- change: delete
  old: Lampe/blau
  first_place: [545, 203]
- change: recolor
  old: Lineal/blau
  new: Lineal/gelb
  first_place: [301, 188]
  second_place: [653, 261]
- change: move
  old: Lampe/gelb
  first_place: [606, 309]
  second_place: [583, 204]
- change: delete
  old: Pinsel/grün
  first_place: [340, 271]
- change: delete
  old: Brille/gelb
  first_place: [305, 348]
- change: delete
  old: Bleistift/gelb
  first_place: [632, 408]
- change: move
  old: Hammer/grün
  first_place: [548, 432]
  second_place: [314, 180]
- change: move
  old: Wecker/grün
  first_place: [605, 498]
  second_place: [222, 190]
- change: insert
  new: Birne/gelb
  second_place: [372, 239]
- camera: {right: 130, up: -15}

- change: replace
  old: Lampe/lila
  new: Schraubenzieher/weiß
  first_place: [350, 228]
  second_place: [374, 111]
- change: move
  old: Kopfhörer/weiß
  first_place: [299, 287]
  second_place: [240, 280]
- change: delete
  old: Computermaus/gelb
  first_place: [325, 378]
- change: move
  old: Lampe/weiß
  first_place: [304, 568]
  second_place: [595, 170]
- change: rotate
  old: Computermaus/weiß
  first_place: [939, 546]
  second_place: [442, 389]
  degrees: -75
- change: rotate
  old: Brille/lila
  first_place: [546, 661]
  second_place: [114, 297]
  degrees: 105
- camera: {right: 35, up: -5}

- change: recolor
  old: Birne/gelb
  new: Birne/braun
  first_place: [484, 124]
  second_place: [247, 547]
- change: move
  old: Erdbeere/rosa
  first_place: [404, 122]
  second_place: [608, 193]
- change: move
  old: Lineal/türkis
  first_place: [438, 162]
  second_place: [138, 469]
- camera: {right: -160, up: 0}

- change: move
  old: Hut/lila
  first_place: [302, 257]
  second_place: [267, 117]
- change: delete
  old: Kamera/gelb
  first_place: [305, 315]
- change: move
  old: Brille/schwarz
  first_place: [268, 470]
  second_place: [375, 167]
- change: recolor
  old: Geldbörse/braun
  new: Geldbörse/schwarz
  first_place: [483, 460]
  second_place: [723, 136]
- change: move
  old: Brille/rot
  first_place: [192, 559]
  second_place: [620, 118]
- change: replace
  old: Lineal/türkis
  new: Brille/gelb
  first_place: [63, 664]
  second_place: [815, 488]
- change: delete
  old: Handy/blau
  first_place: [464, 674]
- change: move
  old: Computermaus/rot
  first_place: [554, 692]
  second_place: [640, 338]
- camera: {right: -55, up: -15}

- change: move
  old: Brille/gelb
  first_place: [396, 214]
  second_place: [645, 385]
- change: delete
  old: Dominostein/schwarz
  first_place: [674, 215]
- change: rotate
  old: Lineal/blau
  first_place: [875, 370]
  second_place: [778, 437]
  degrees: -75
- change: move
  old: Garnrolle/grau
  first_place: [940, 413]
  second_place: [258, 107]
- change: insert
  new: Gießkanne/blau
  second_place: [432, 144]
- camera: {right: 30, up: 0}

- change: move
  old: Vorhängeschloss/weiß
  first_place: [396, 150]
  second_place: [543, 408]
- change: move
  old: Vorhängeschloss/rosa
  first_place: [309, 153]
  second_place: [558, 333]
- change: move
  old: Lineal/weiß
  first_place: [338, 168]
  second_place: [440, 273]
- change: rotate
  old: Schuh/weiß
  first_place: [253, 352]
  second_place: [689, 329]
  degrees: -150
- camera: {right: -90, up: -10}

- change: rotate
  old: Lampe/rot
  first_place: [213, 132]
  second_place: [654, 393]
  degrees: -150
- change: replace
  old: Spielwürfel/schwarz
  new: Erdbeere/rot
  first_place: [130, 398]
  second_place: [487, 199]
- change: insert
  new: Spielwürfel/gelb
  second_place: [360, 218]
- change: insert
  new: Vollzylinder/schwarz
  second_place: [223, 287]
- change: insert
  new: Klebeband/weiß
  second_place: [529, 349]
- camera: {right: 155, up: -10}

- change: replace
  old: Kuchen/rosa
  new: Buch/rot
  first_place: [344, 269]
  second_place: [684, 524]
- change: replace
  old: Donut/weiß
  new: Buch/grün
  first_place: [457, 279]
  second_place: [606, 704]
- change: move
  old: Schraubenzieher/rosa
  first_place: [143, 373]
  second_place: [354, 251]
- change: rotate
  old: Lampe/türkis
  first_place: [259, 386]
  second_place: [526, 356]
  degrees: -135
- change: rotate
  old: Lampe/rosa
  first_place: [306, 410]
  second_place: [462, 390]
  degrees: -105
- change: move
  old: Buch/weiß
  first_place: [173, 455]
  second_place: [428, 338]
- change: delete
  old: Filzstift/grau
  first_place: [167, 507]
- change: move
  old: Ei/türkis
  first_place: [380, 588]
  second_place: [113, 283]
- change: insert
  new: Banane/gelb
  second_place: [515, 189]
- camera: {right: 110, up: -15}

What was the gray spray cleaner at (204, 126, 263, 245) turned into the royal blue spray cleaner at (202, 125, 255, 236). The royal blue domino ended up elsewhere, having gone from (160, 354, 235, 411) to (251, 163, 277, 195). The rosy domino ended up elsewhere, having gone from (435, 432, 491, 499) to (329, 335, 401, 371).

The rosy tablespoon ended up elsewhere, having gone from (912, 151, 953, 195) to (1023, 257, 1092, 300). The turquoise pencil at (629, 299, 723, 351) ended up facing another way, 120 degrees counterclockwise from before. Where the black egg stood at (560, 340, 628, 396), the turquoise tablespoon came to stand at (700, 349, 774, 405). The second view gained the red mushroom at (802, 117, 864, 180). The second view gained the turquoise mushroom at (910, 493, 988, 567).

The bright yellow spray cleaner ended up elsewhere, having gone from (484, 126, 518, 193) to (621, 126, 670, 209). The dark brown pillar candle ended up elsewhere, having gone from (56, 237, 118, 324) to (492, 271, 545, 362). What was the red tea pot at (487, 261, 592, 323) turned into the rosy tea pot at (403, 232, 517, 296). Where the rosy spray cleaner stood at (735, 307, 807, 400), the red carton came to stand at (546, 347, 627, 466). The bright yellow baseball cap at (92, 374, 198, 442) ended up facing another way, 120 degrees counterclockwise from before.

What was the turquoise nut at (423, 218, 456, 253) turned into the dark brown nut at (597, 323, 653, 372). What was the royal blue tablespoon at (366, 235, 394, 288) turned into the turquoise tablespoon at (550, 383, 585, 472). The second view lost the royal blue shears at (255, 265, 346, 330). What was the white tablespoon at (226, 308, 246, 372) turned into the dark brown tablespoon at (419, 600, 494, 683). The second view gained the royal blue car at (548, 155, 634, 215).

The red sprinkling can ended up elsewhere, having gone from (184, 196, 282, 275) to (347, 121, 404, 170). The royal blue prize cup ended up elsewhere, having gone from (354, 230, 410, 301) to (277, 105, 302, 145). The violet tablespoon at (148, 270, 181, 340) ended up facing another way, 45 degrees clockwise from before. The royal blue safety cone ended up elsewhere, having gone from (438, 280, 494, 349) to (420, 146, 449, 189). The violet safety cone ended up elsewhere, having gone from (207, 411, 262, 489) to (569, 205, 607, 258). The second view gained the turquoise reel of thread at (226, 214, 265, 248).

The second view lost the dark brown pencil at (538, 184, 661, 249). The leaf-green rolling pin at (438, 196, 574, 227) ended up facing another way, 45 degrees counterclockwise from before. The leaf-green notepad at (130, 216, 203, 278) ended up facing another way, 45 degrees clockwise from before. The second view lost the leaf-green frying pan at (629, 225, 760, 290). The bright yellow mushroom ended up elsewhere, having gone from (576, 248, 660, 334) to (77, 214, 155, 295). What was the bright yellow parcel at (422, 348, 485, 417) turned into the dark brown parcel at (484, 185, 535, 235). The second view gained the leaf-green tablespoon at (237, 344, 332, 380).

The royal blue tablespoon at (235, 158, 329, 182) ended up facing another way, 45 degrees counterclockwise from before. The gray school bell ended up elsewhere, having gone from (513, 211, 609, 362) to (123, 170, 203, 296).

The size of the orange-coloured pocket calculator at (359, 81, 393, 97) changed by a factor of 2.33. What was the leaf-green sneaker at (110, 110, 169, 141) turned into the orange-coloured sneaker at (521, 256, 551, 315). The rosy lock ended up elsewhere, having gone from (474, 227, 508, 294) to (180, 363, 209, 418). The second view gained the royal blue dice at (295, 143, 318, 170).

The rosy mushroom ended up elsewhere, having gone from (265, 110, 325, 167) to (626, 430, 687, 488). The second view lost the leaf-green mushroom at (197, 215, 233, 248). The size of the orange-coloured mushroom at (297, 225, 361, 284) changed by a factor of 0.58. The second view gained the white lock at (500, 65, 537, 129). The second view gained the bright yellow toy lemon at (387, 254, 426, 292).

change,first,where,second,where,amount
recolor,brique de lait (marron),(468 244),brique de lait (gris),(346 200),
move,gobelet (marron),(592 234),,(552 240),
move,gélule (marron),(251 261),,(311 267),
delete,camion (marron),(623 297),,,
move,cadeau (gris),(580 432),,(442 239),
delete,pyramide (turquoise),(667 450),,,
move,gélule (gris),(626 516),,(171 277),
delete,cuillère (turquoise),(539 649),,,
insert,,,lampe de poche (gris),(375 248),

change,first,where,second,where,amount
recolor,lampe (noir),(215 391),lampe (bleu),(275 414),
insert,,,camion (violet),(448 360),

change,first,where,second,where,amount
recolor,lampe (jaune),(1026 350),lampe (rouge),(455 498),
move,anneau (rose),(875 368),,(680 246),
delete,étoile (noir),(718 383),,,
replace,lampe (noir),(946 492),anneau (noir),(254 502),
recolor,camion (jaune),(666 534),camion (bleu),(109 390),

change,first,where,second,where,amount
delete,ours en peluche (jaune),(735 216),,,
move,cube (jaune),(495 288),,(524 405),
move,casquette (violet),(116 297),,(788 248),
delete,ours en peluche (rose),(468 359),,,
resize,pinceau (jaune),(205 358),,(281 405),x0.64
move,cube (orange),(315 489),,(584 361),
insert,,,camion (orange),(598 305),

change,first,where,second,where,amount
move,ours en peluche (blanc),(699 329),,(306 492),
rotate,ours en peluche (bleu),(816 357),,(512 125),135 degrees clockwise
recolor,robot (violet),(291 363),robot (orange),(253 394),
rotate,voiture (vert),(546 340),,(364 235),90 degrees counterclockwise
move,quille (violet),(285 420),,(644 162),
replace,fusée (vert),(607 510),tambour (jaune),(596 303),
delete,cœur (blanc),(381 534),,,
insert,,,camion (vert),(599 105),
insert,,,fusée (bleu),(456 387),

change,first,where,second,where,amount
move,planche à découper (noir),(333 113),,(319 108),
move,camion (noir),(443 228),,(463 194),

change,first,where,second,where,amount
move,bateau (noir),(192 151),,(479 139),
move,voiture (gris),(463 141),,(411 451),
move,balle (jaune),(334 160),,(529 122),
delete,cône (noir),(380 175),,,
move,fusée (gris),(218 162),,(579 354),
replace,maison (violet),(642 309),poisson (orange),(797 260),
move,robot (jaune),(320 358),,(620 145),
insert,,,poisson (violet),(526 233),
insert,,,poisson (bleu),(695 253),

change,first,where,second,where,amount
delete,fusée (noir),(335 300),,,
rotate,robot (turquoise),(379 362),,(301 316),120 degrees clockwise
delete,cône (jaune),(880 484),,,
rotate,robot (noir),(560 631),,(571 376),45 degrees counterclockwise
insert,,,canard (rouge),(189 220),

-.-.-

__PROBLEM DETAILS__: Above are the records; from them, give again exactly the lines from the one containing "old: Lampe/blau" through the one containing "second_place: [372, 239]", both included.

__TASK ANSWER__:
  old: Lampe/blau
  first_place: [545, 203]
- change: recolor
  old: Lineal/blau
  new: Lineal/gelb
  first_place: [301, 188]
  second_place: [653, 261]
- change: move
  old: Lampe/gelb
  first_place: [606, 309]
  second_place: [583, 204]
- change: delete
  old: Pinsel/grün
  first_place: [340, 271]
- change: delete
  old: Brille/gelb
  first_place: [305, 348]
- change: delete
  old: Bleistift/gelb
  first_place: [632, 408]
- change: move
  old: Hammer/grün
  first_place: [548, 432]
  second_place: [314, 180]
- change: move
  old: Wecker/grün
  first_place: [605, 498]
  second_place: [222, 190]
- change: insert
  new: Birne/gelb
  second_place: [372, 239]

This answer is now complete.